Could you restate, exactly and with nothing added, the lines from the start of the data through the line that holds "grey fish [129,290,209,343]", leaving the pictures out?

Scene change data:
▬▬▬▬▬▬
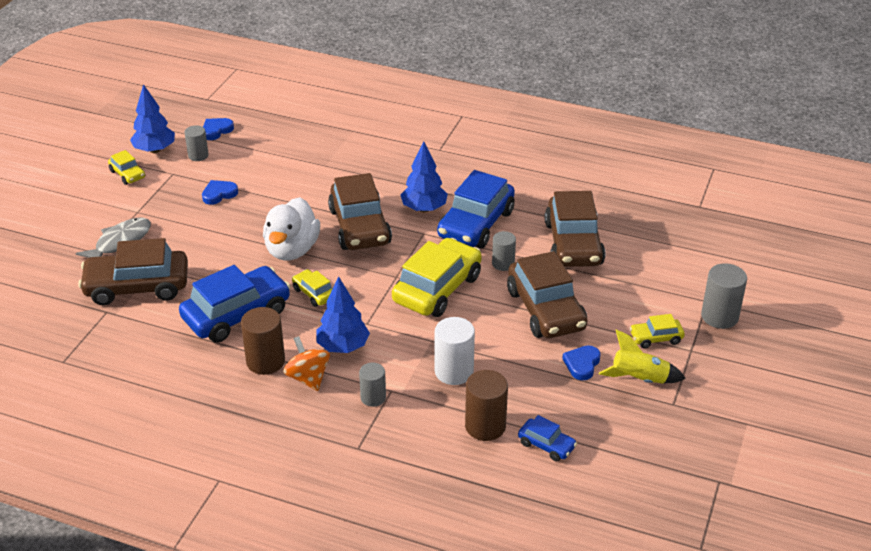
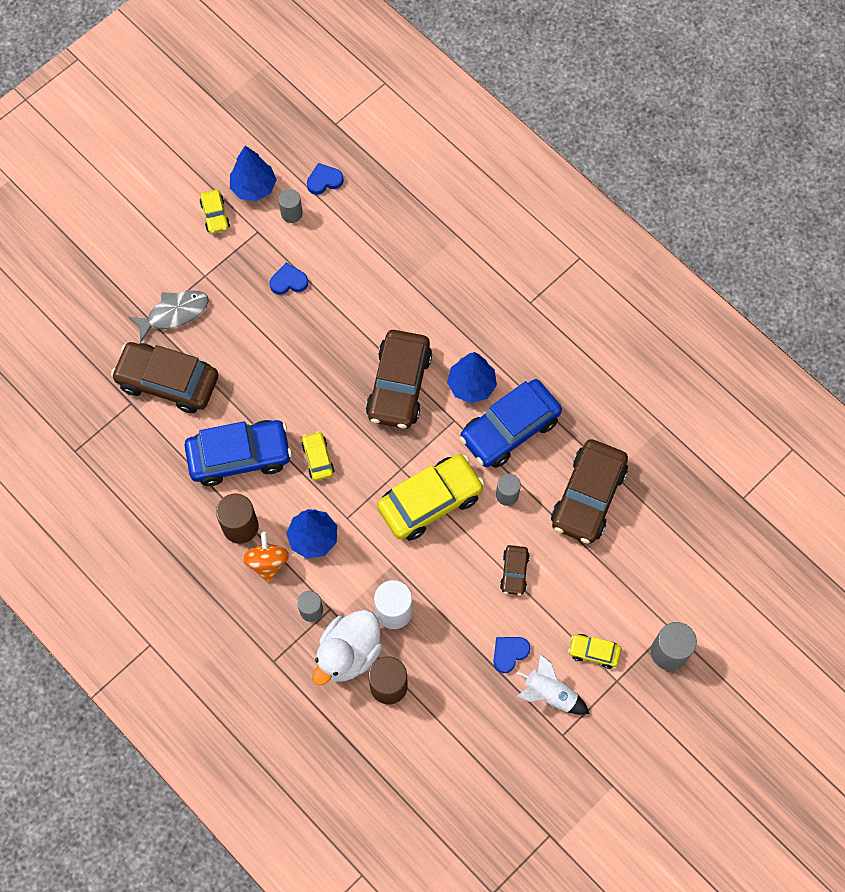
camera: 25 degrees right, 30 degrees up
white duck [263,197,320,261] -> white duck moved to [312,610,383,685]
brown car [507,251,587,338] -> brown car [500,545,530,595], size x0.48
blue car [518,415,577,461] -> none
yellow rocket [599,330,686,384] -> white rocket [516,654,590,715]

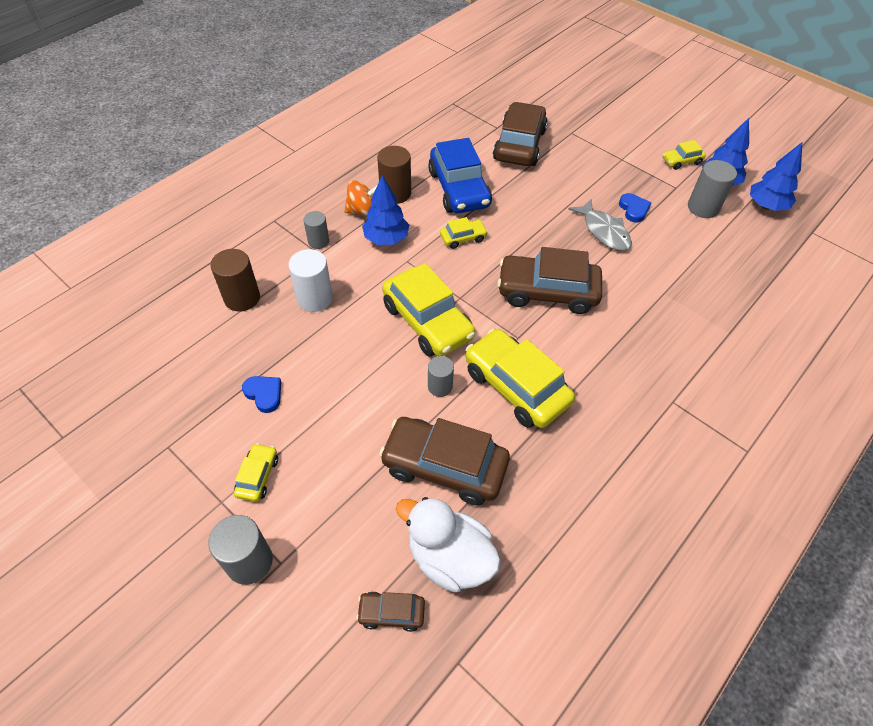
camera: 85 degrees right, 15 degrees down
grey fish [129,290,209,343] -> grey fish moved to [568,199,632,251]
grey cylinder [278,189,303,223] -> grey cylinder [688,160,737,218], size x1.57
blue heart [307,163,344,195] -> none
white duck [312,610,383,685] -> white duck moved to [396,497,501,592]
blue tree [447,352,497,403] -> blue tree moved to [750,142,802,211]
blue car [460,379,562,468] -> yellow car [466,329,575,428]
brown car [500,545,530,595] -> brown car moved to [356,592,425,632]
white rocket [516,654,590,715] -> none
▬▬▬▬▬▬
— Written response —
camera: 25 degrees right, 30 degrees up
white duck [263,197,320,261] -> white duck moved to [312,610,383,685]
brown car [507,251,587,338] -> brown car [500,545,530,595], size x0.48
blue car [518,415,577,461] -> none
yellow rocket [599,330,686,384] -> white rocket [516,654,590,715]

camera: 85 degrees right, 15 degrees down
grey fish [129,290,209,343] -> grey fish moved to [568,199,632,251]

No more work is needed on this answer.